WHAT YOU ARE ASKED TO DO: Scan the data below for the string "orange". Show every line where it turns up.

ENTRIES PROVIDED:
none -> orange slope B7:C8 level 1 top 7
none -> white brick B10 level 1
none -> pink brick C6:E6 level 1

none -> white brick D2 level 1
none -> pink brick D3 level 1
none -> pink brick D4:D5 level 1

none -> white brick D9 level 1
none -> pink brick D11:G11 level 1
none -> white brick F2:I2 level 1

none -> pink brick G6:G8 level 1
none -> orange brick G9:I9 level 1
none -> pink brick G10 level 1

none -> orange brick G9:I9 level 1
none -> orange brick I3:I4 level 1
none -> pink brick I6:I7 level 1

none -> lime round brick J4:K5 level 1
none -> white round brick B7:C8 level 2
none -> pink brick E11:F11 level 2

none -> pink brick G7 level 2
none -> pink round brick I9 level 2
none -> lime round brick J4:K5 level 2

PROBLEM SOLUTION:
none -> orange slope B7:C8 level 1 top 7
none -> orange brick G9:I9 level 1
none -> orange brick G9:I9 level 1
none -> orange brick I3:I4 level 1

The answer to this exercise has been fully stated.